INPUT DATA:
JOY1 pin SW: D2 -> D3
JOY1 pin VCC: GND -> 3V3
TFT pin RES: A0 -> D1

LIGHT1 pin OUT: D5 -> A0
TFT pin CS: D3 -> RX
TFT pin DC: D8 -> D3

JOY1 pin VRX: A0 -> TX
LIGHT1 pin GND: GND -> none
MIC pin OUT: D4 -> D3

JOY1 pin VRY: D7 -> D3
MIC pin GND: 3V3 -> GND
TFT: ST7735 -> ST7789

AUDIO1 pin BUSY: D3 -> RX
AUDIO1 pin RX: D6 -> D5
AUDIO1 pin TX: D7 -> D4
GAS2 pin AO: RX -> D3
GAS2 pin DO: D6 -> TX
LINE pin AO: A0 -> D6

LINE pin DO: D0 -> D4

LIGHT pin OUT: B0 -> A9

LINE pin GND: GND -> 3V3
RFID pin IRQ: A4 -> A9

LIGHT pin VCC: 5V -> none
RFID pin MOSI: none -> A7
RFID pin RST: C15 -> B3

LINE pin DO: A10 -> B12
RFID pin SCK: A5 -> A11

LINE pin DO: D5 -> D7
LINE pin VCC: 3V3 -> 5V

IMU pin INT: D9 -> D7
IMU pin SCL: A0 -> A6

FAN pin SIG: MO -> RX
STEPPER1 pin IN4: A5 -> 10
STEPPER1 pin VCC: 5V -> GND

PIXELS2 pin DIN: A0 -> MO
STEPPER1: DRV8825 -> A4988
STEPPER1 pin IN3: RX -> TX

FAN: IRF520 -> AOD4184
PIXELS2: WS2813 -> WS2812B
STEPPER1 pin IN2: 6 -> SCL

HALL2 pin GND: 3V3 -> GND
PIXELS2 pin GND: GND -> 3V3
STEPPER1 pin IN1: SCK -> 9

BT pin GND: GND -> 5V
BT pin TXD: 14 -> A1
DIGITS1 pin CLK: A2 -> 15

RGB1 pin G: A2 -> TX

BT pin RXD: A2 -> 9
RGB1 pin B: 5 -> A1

INSTRUCTIONS FOR THE TASK: Give every record again, exactly as it reads.

WRITTEN ANSWER:
JOY1 pin SW: D2 -> D3
JOY1 pin VCC: GND -> 3V3
TFT pin RES: A0 -> D1

LIGHT1 pin OUT: D5 -> A0
TFT pin CS: D3 -> RX
TFT pin DC: D8 -> D3

JOY1 pin VRX: A0 -> TX
LIGHT1 pin GND: GND -> none
MIC pin OUT: D4 -> D3

JOY1 pin VRY: D7 -> D3
MIC pin GND: 3V3 -> GND
TFT: ST7735 -> ST7789

AUDIO1 pin BUSY: D3 -> RX
AUDIO1 pin RX: D6 -> D5
AUDIO1 pin TX: D7 -> D4
GAS2 pin AO: RX -> D3
GAS2 pin DO: D6 -> TX
LINE pin AO: A0 -> D6

LINE pin DO: D0 -> D4

LIGHT pin OUT: B0 -> A9

LINE pin GND: GND -> 3V3
RFID pin IRQ: A4 -> A9

LIGHT pin VCC: 5V -> none
RFID pin MOSI: none -> A7
RFID pin RST: C15 -> B3

LINE pin DO: A10 -> B12
RFID pin SCK: A5 -> A11

LINE pin DO: D5 -> D7
LINE pin VCC: 3V3 -> 5V

IMU pin INT: D9 -> D7
IMU pin SCL: A0 -> A6

FAN pin SIG: MO -> RX
STEPPER1 pin IN4: A5 -> 10
STEPPER1 pin VCC: 5V -> GND

PIXELS2 pin DIN: A0 -> MO
STEPPER1: DRV8825 -> A4988
STEPPER1 pin IN3: RX -> TX

FAN: IRF520 -> AOD4184
PIXELS2: WS2813 -> WS2812B
STEPPER1 pin IN2: 6 -> SCL

HALL2 pin GND: 3V3 -> GND
PIXELS2 pin GND: GND -> 3V3
STEPPER1 pin IN1: SCK -> 9

BT pin GND: GND -> 5V
BT pin TXD: 14 -> A1
DIGITS1 pin CLK: A2 -> 15

RGB1 pin G: A2 -> TX

BT pin RXD: A2 -> 9
RGB1 pin B: 5 -> A1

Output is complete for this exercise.